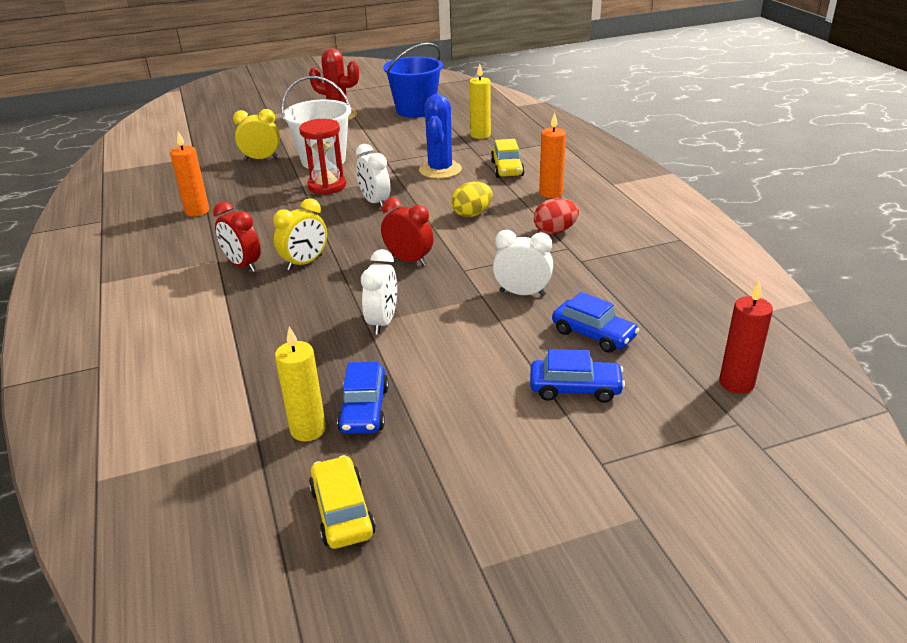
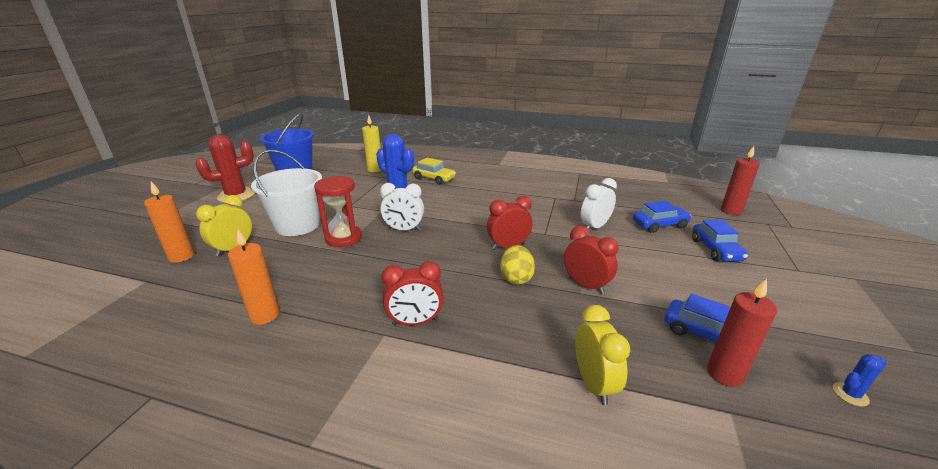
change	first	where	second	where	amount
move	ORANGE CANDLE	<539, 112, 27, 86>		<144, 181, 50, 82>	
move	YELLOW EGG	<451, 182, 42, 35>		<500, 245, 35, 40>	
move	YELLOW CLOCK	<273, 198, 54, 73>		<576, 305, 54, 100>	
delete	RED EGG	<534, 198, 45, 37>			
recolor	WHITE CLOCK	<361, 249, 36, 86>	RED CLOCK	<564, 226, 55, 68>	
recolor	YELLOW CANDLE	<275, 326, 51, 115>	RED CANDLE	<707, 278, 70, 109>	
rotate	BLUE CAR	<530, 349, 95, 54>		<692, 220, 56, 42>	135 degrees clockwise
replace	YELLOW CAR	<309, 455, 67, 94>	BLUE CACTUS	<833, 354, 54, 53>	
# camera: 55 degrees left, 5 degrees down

◇ ◇ ◇

What you should do => Where does the word "recolor" occur in the data? Copy every line that has it.

Exercise output =>
recolor	WHITE CLOCK	<361, 249, 36, 86>	RED CLOCK	<564, 226, 55, 68>	
recolor	YELLOW CANDLE	<275, 326, 51, 115>	RED CANDLE	<707, 278, 70, 109>	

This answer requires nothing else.